▶ **Work request**
Quote precisely the final stretch of the listing: start at the line containing "second_place: [379, 261]" and stop after the last line.

▶ **Supplied information**
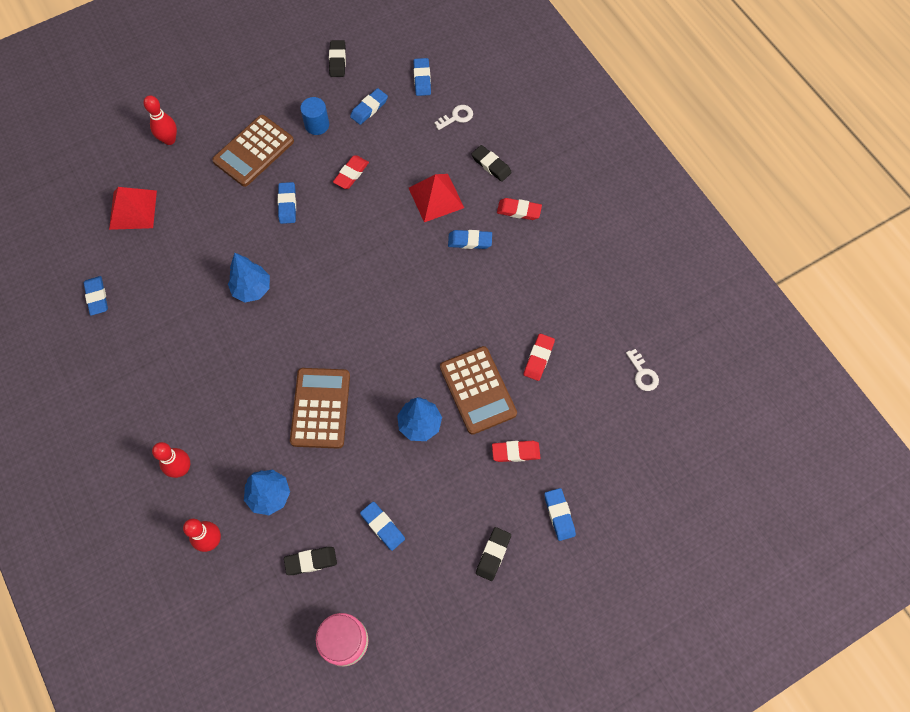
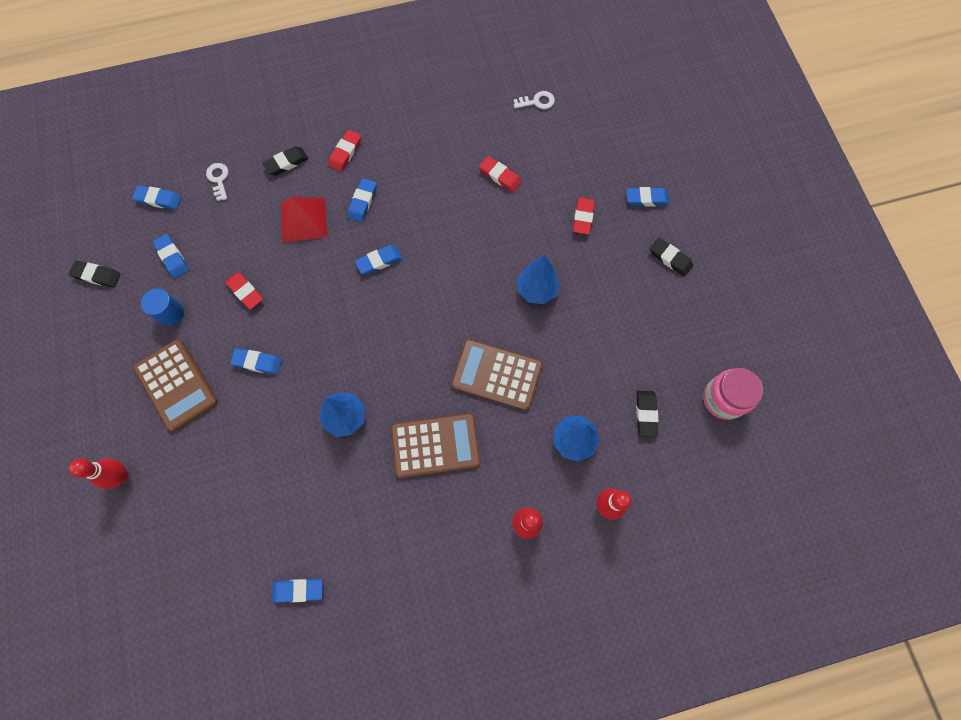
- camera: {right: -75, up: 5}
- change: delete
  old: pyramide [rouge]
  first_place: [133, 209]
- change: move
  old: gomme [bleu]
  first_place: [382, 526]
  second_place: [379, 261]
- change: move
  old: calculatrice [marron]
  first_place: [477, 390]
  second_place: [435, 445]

▶ **Solution to this task**
  second_place: [379, 261]
- change: move
  old: calculatrice [marron]
  first_place: [477, 390]
  second_place: [435, 445]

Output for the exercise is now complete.